**Problem to solve**
Nothing outside the range is to be copied. From the entries below, reproduce exactly the lines starting at the one with "Click on each" and ending at the one with "Survey the image", without pictures.

═══ Records supplied ═══

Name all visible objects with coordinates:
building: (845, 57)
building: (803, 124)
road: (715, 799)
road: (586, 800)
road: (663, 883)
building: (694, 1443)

═══
═══ Records supplied ═══

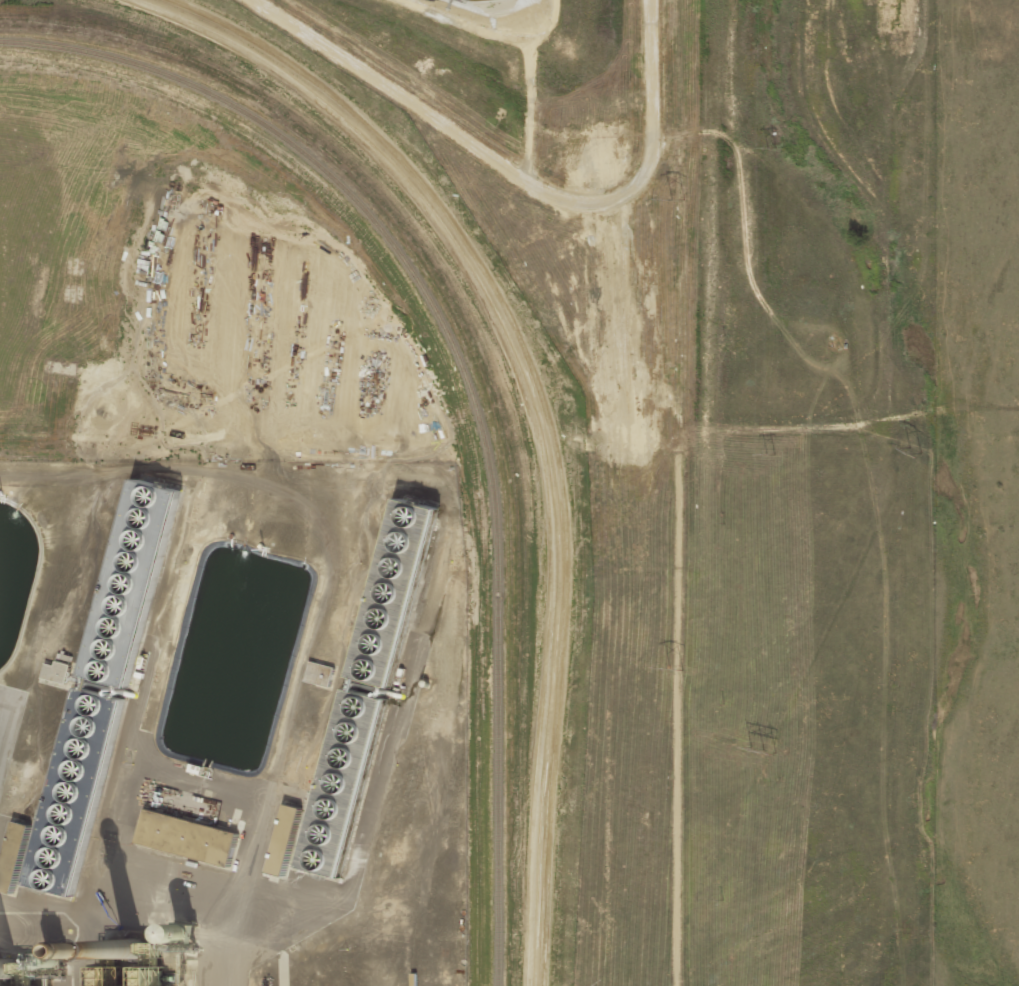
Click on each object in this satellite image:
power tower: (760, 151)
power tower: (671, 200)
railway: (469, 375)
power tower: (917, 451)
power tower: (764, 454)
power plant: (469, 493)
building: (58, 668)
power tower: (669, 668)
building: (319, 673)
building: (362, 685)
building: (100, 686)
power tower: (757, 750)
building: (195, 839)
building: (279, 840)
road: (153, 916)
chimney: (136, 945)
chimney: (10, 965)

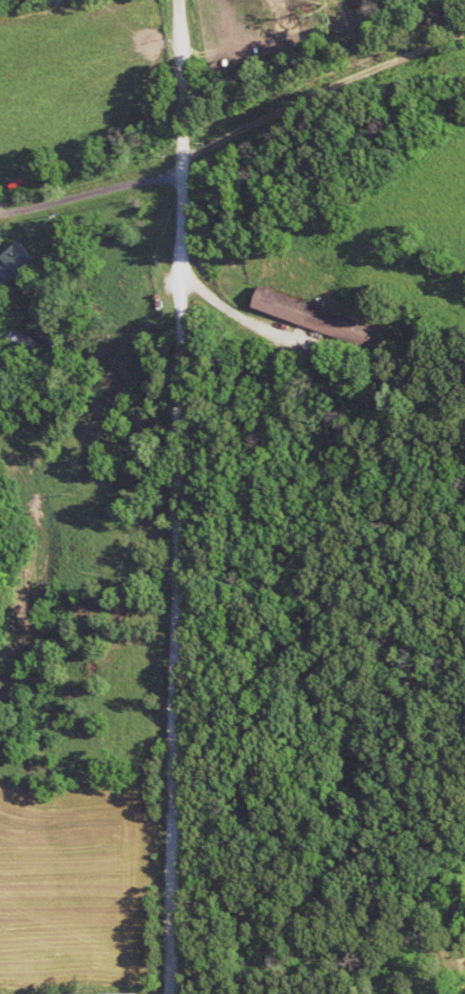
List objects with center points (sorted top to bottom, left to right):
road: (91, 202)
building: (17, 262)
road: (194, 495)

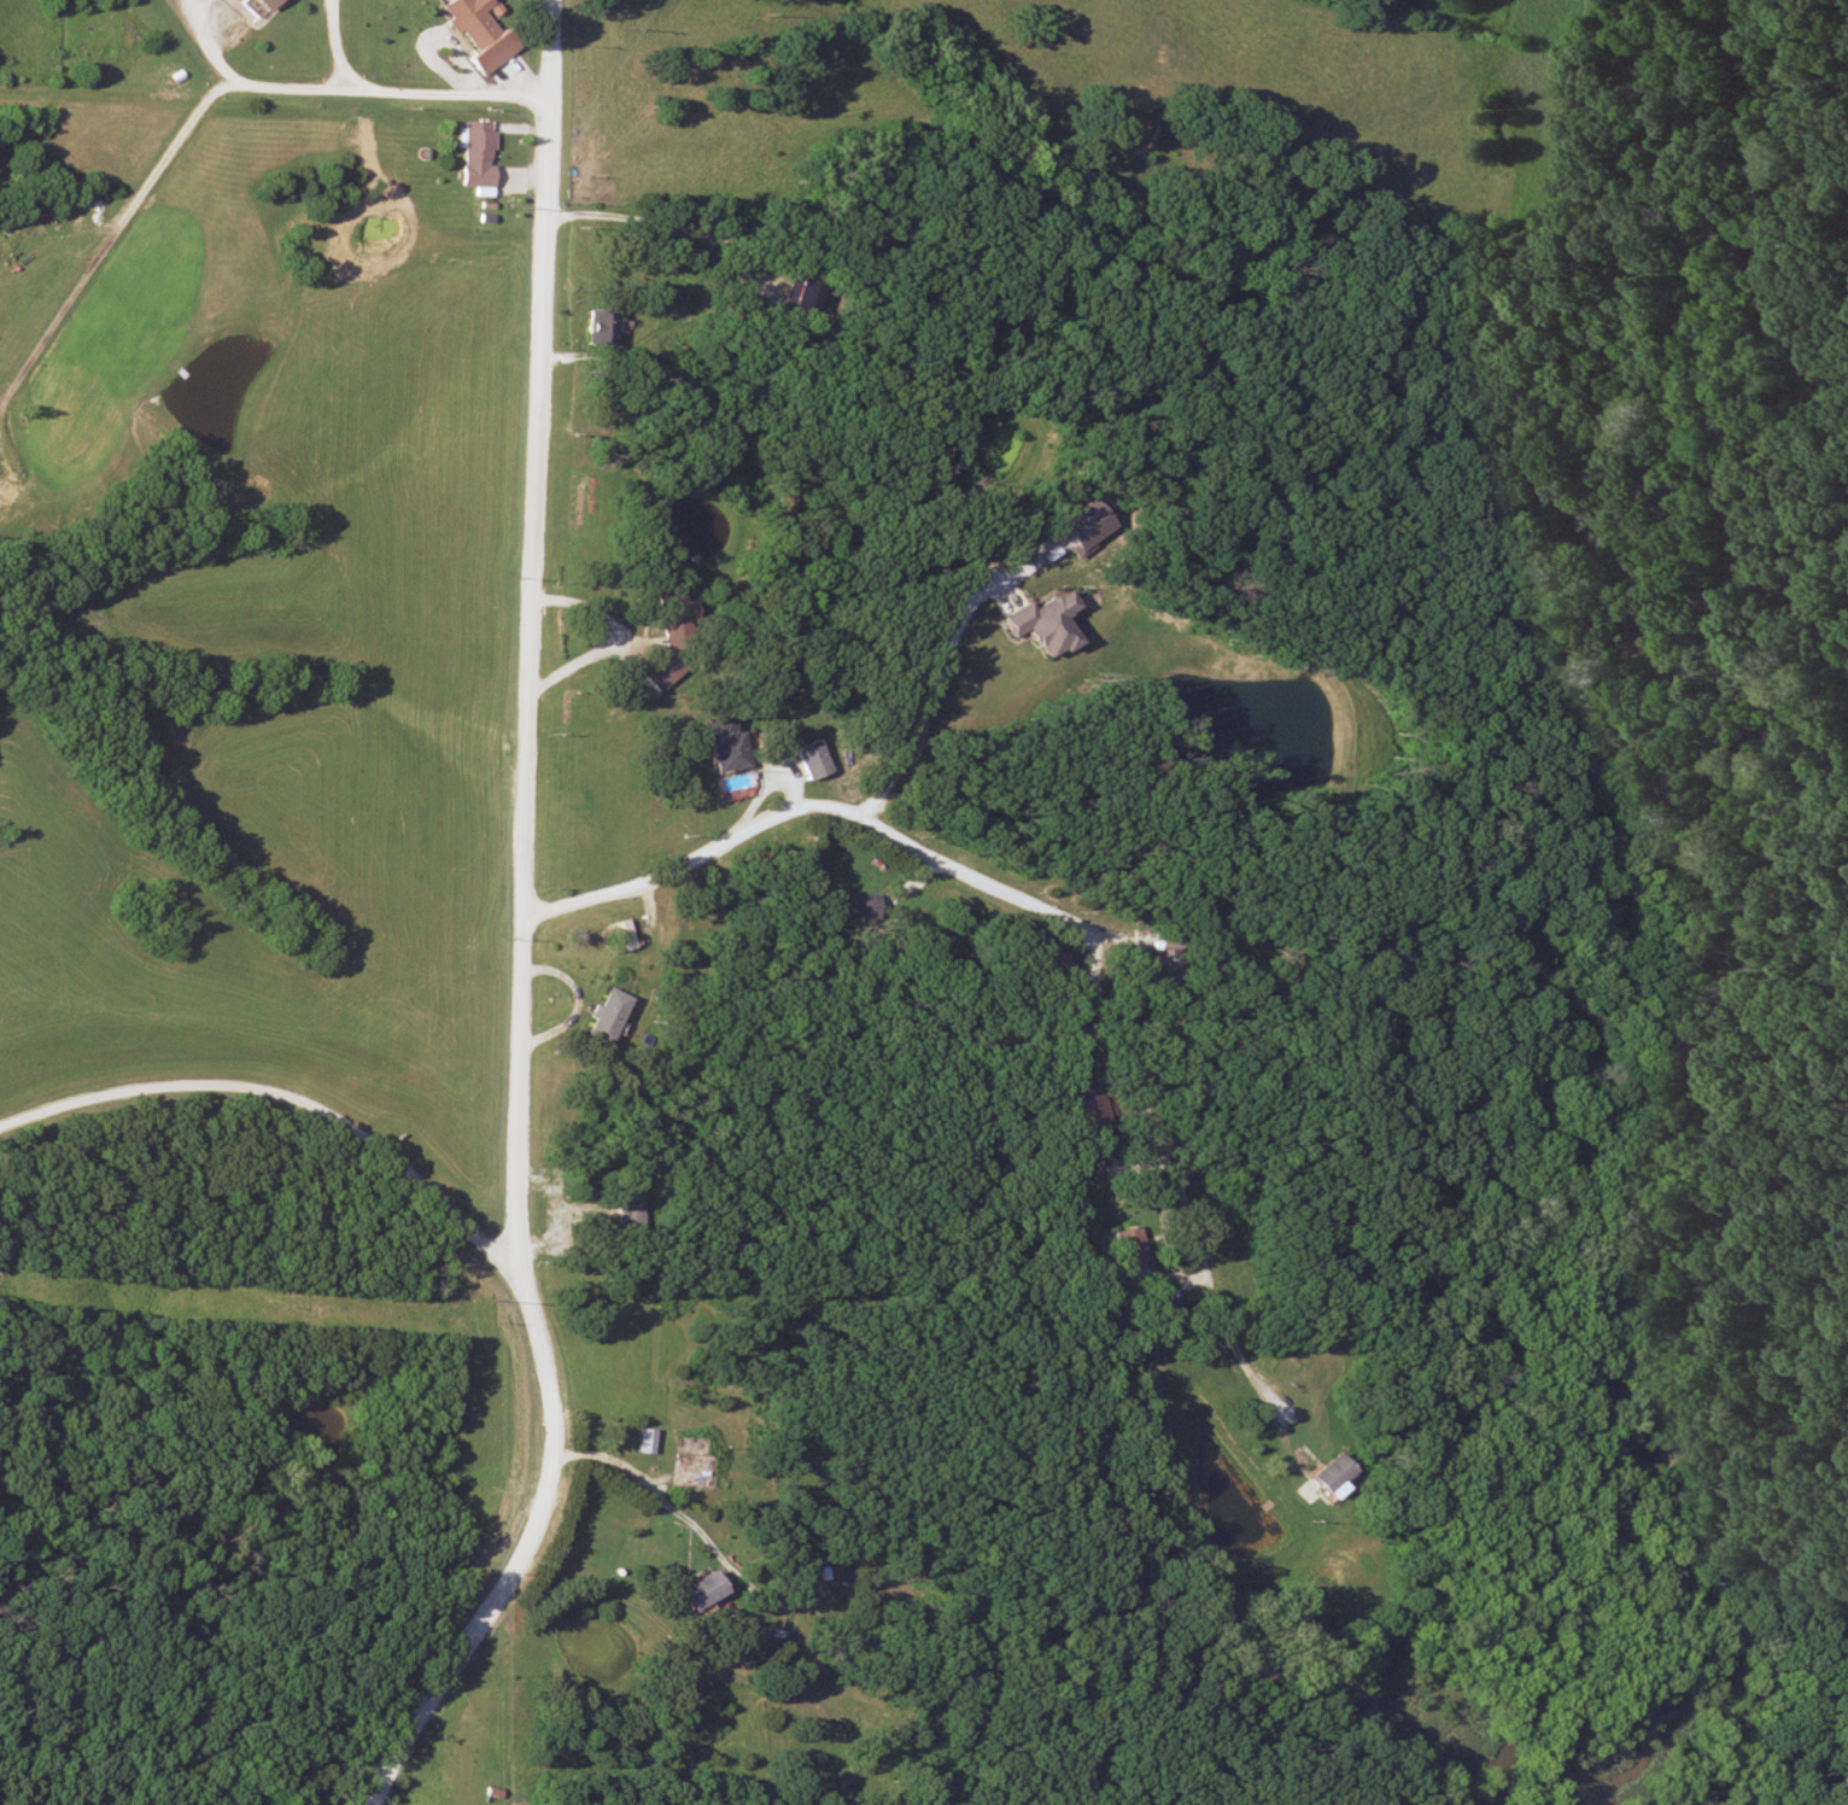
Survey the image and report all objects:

═══
═══ Records supplied ═══

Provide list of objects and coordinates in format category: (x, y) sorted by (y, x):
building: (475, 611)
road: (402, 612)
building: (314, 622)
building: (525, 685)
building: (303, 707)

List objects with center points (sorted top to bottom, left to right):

═══

**Answer box**
Click on each object in this satellite image:
power tower: (760, 151)
power tower: (671, 200)
railway: (469, 375)
power tower: (917, 451)
power tower: (764, 454)
power plant: (469, 493)
building: (58, 668)
power tower: (669, 668)
building: (319, 673)
building: (362, 685)
building: (100, 686)
power tower: (757, 750)
building: (195, 839)
building: (279, 840)
road: (153, 916)
chimney: (136, 945)
chimney: (10, 965)

List objects with center points (sorted top to bottom, left to right):
road: (91, 202)
building: (17, 262)
road: (194, 495)

Survey the image and report all objects:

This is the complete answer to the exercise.